Items excerpted from a collection:
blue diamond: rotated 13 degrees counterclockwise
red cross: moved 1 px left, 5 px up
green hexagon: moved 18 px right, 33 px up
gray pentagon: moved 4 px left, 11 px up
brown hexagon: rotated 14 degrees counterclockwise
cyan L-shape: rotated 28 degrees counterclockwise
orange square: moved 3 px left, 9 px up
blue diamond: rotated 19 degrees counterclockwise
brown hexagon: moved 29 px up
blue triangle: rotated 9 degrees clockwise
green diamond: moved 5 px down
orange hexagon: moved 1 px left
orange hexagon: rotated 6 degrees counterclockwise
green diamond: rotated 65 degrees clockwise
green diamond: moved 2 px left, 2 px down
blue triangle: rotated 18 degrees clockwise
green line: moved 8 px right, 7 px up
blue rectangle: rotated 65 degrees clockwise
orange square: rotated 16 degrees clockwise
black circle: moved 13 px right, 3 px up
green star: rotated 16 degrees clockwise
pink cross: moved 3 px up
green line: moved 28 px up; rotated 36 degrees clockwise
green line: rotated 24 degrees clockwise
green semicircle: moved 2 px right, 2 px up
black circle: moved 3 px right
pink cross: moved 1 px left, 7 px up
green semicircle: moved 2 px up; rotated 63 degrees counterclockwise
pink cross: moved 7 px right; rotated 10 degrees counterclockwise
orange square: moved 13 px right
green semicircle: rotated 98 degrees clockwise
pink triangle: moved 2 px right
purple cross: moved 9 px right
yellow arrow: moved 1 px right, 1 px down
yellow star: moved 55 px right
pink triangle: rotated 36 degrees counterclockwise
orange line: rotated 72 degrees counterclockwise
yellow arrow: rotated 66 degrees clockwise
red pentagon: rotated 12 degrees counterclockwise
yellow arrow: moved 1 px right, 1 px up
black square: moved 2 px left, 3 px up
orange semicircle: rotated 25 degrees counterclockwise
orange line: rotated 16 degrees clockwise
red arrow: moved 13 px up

YOUR TASK: Please present the items as a numbered list, starting with the first line and going on through the line with "green diamond: moved 5 px down". Leave out any blank lines.

TASK RESPONSE:
1. blue diamond: rotated 13 degrees counterclockwise
2. red cross: moved 1 px left, 5 px up
3. green hexagon: moved 18 px right, 33 px up
4. gray pentagon: moved 4 px left, 11 px up
5. brown hexagon: rotated 14 degrees counterclockwise
6. cyan L-shape: rotated 28 degrees counterclockwise
7. orange square: moved 3 px left, 9 px up
8. blue diamond: rotated 19 degrees counterclockwise
9. brown hexagon: moved 29 px up
10. blue triangle: rotated 9 degrees clockwise
11. green diamond: moved 5 px down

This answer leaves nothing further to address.